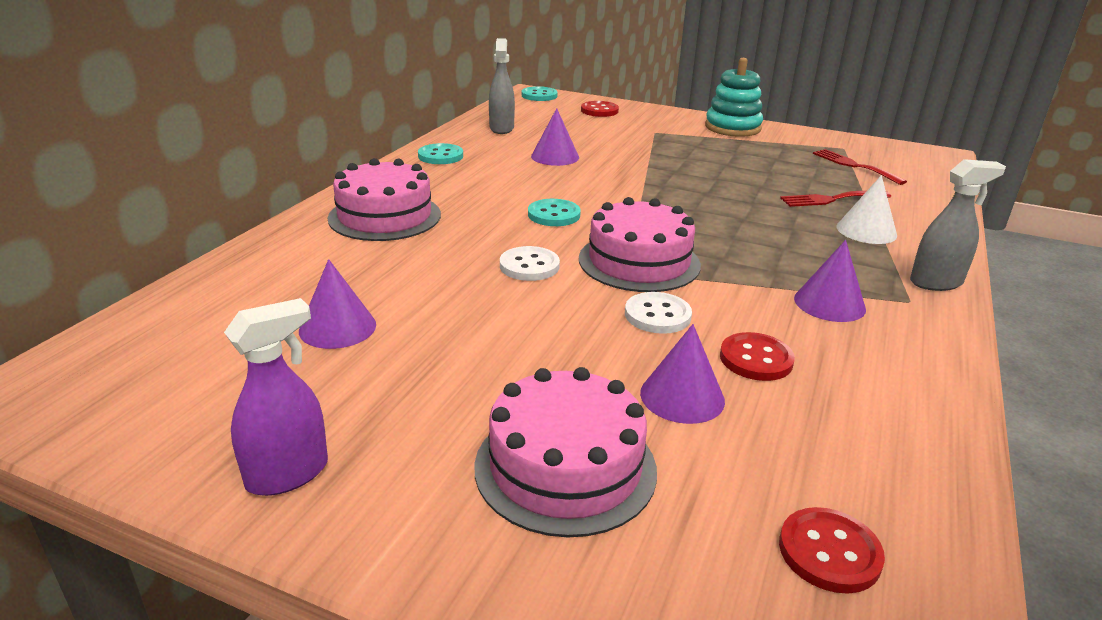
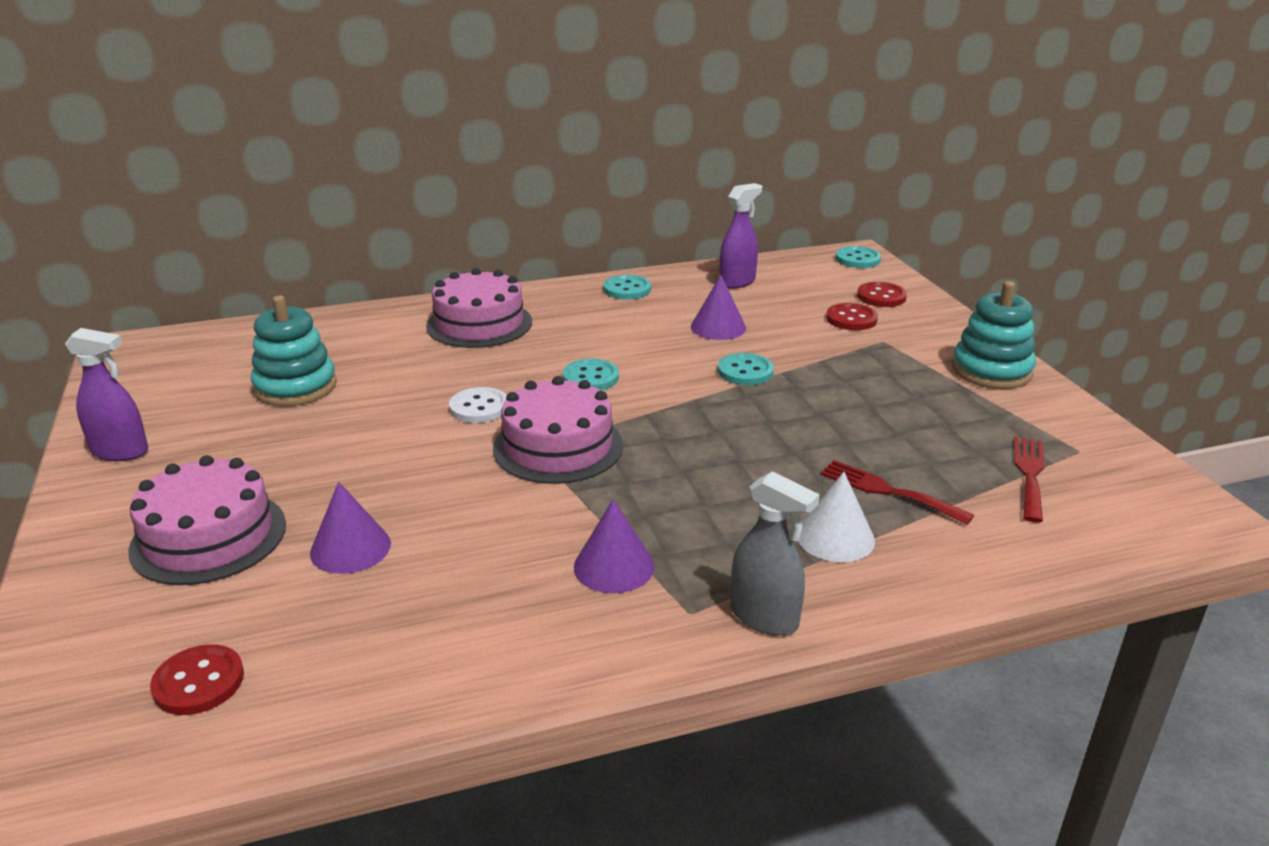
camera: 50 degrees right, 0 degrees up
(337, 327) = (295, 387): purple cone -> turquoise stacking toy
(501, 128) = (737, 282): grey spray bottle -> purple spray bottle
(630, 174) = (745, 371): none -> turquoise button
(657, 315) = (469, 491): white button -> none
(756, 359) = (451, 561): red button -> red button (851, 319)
--
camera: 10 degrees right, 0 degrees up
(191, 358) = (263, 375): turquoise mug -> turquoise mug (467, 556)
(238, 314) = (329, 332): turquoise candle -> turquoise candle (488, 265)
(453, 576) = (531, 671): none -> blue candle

# [Work to be completed]
Only one stretch of the data above is needed. Restate it word for word, from the line containing "(501, 128) = (737, 282): grey" through the line containing "(756, 359) = (451, 561): red", both ends included.

# [Reply]
(501, 128) = (737, 282): grey spray bottle -> purple spray bottle
(630, 174) = (745, 371): none -> turquoise button
(657, 315) = (469, 491): white button -> none
(756, 359) = (451, 561): red button -> red button (851, 319)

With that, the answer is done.